(YOUR ASSIGNMENT): Only the lines below from the one containing "to 211, 512" to the one containing "(russet) 807, 781" should be repeated, both included and unchanged.

(WORKING DATA):
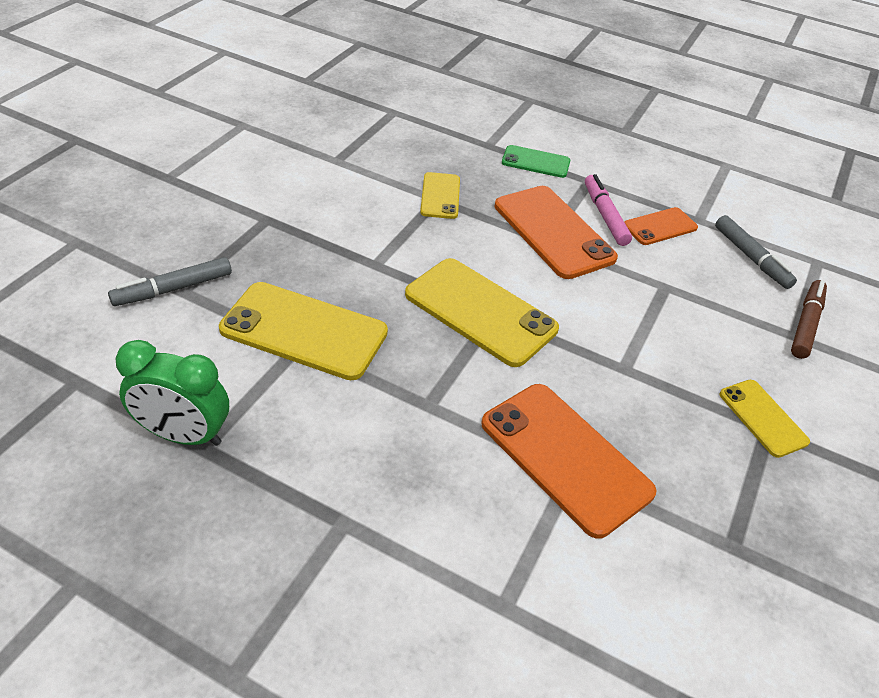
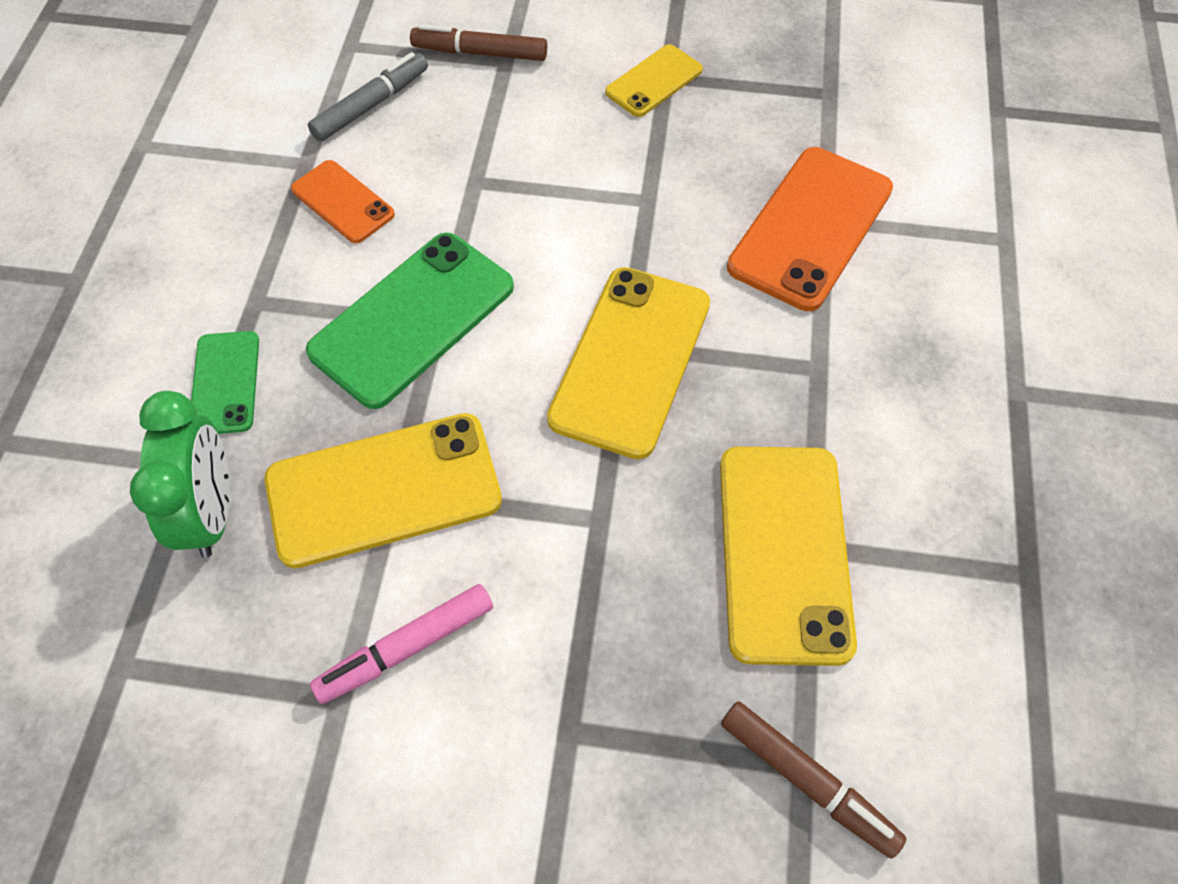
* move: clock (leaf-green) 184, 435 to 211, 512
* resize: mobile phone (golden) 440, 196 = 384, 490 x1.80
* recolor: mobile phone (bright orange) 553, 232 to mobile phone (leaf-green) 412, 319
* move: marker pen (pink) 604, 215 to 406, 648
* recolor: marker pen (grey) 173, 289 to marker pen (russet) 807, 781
==
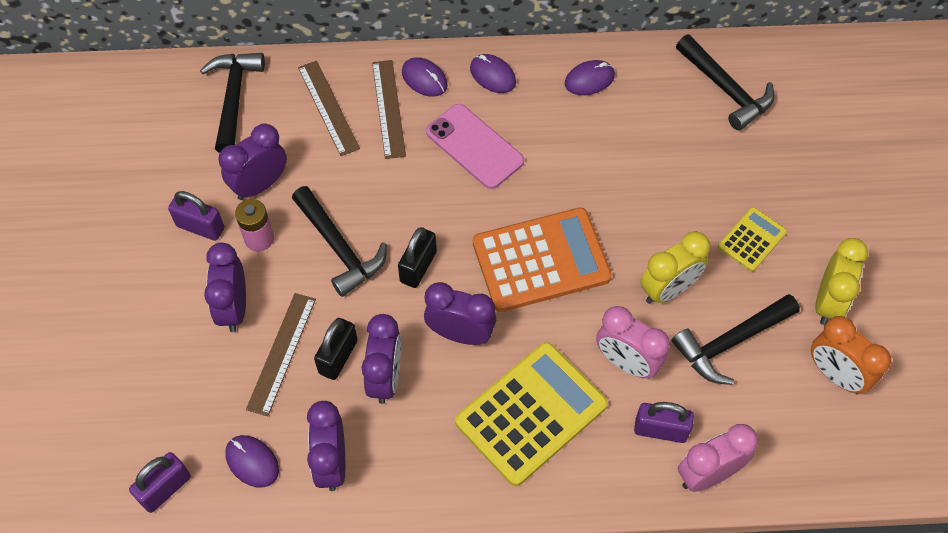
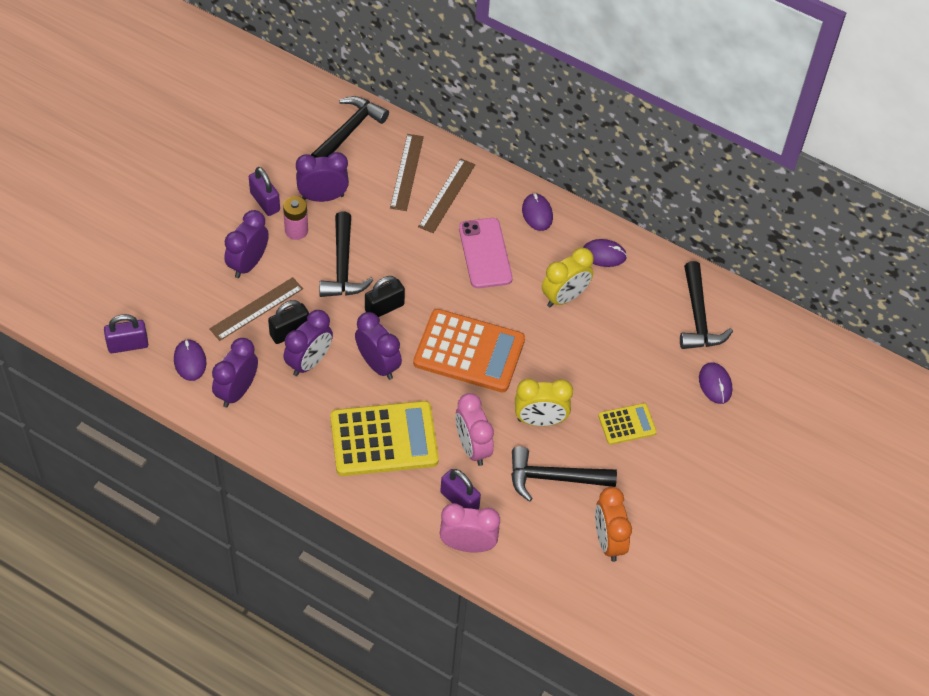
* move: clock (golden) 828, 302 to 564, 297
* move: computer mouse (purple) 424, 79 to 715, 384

(SOLUTION FOR THIS TASK):
* move: clock (leaf-green) 184, 435 to 211, 512
* resize: mobile phone (golden) 440, 196 = 384, 490 x1.80
* recolor: mobile phone (bright orange) 553, 232 to mobile phone (leaf-green) 412, 319
* move: marker pen (pink) 604, 215 to 406, 648
* recolor: marker pen (grey) 173, 289 to marker pen (russet) 807, 781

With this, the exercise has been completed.